**ASSIGNMENT**
This exercise requires every record to be repeated exactly.

Top of EXERCISE DATA

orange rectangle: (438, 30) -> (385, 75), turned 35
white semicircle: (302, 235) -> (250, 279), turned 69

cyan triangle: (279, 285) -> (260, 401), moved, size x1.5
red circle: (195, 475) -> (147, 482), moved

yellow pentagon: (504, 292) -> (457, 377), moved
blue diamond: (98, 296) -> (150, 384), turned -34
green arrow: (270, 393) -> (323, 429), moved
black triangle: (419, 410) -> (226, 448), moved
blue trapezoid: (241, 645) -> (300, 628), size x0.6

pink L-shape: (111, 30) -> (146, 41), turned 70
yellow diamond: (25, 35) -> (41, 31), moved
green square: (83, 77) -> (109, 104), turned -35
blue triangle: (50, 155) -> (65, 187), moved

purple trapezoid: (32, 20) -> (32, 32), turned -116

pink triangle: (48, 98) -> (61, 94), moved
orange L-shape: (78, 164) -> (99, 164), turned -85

Bottom of EXERCISE DATA

**WRITTEN ANSWER**
orange rectangle: (438, 30) -> (385, 75), turned 35
white semicircle: (302, 235) -> (250, 279), turned 69

cyan triangle: (279, 285) -> (260, 401), moved, size x1.5
red circle: (195, 475) -> (147, 482), moved

yellow pentagon: (504, 292) -> (457, 377), moved
blue diamond: (98, 296) -> (150, 384), turned -34
green arrow: (270, 393) -> (323, 429), moved
black triangle: (419, 410) -> (226, 448), moved
blue trapezoid: (241, 645) -> (300, 628), size x0.6

pink L-shape: (111, 30) -> (146, 41), turned 70
yellow diamond: (25, 35) -> (41, 31), moved
green square: (83, 77) -> (109, 104), turned -35
blue triangle: (50, 155) -> (65, 187), moved

purple trapezoid: (32, 20) -> (32, 32), turned -116

pink triangle: (48, 98) -> (61, 94), moved
orange L-shape: (78, 164) -> (99, 164), turned -85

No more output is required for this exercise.